| What needs to be done |
The records below hold a stretch from the line with "C5: 39pF (GND, W2) -> 39pF (IC1/P1.6, W2)" through the line with "R9: 680k (GND, W11) -> none"; return exactly those lines, ends included, and nothing more.

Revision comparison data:
****************

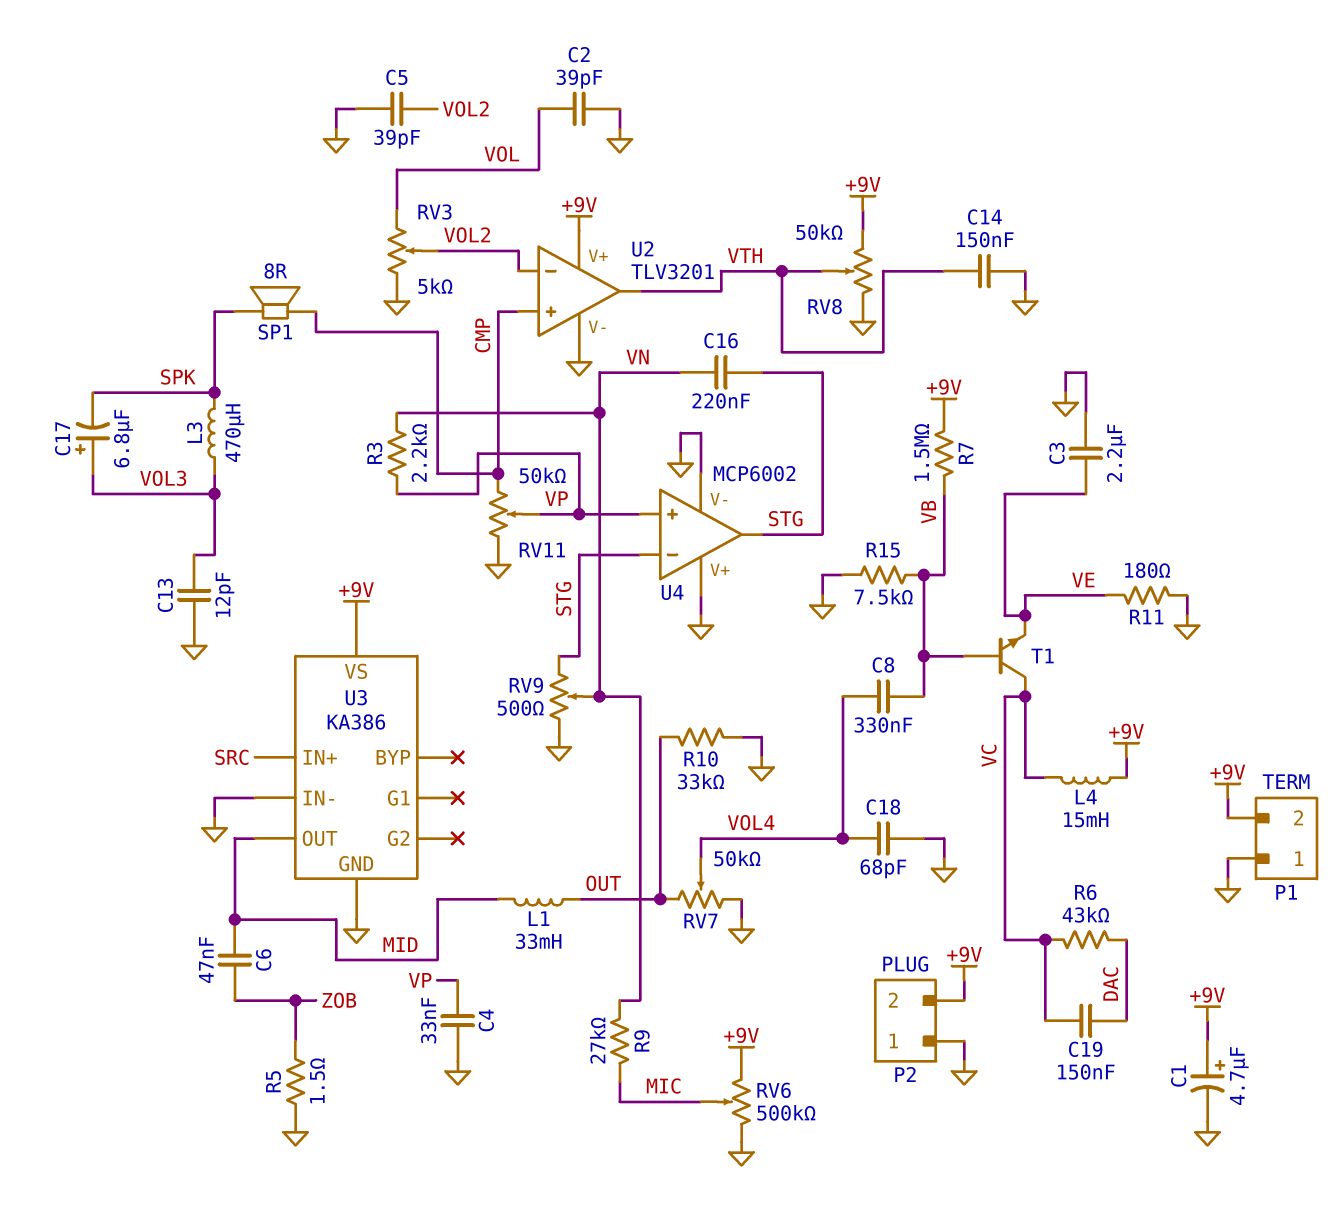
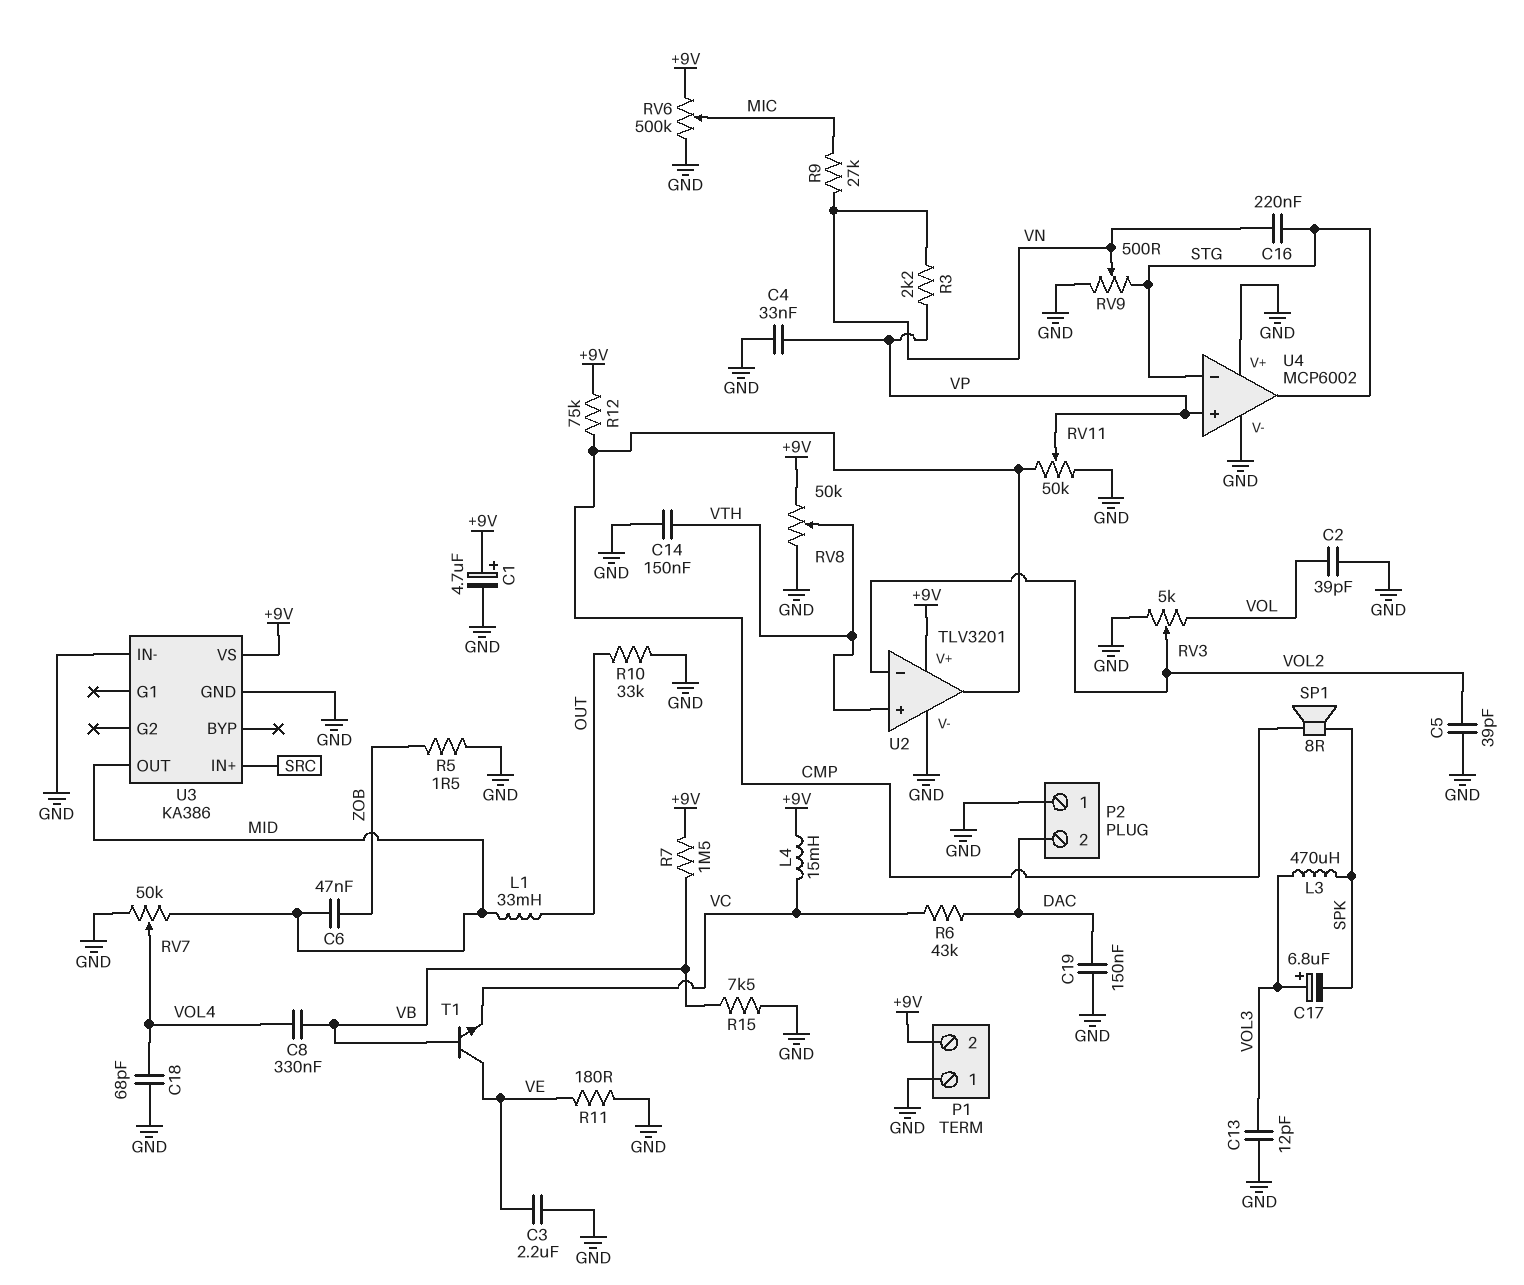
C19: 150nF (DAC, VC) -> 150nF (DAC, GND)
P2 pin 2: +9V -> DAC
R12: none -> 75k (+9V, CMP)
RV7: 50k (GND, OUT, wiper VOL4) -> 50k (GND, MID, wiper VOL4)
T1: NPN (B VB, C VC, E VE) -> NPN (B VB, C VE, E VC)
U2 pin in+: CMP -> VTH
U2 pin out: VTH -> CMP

****************

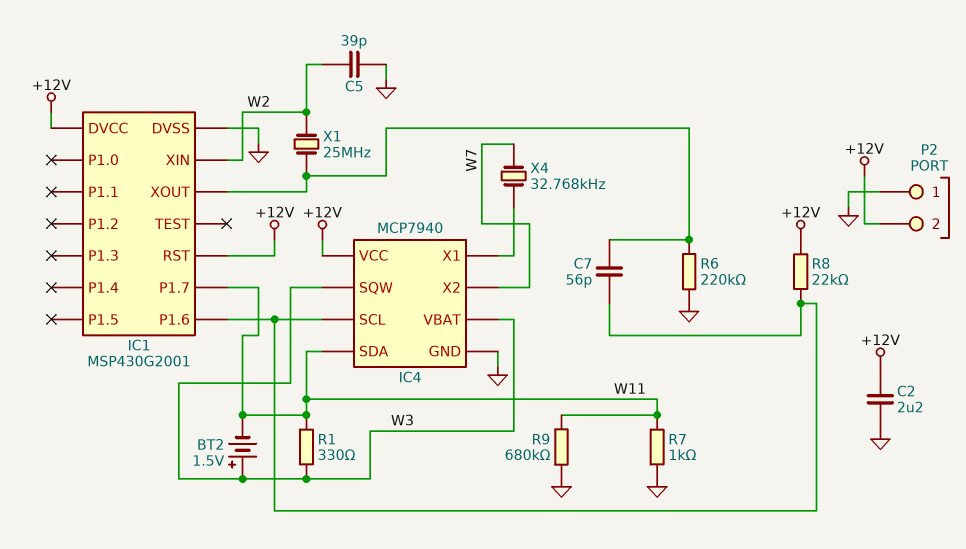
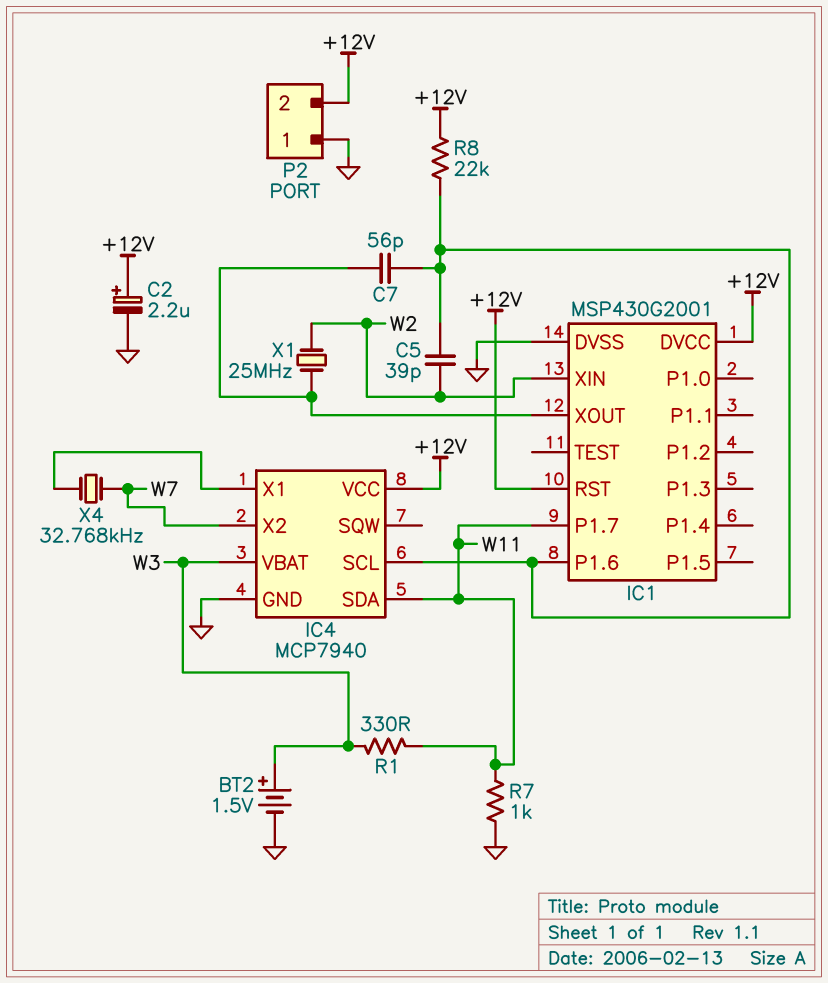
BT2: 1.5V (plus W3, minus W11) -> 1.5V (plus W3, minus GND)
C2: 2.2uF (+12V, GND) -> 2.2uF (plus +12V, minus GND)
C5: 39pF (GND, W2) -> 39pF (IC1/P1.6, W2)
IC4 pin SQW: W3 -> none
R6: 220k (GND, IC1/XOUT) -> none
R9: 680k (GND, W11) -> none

****************

| Response below |
C5: 39pF (GND, W2) -> 39pF (IC1/P1.6, W2)
IC4 pin SQW: W3 -> none
R6: 220k (GND, IC1/XOUT) -> none
R9: 680k (GND, W11) -> none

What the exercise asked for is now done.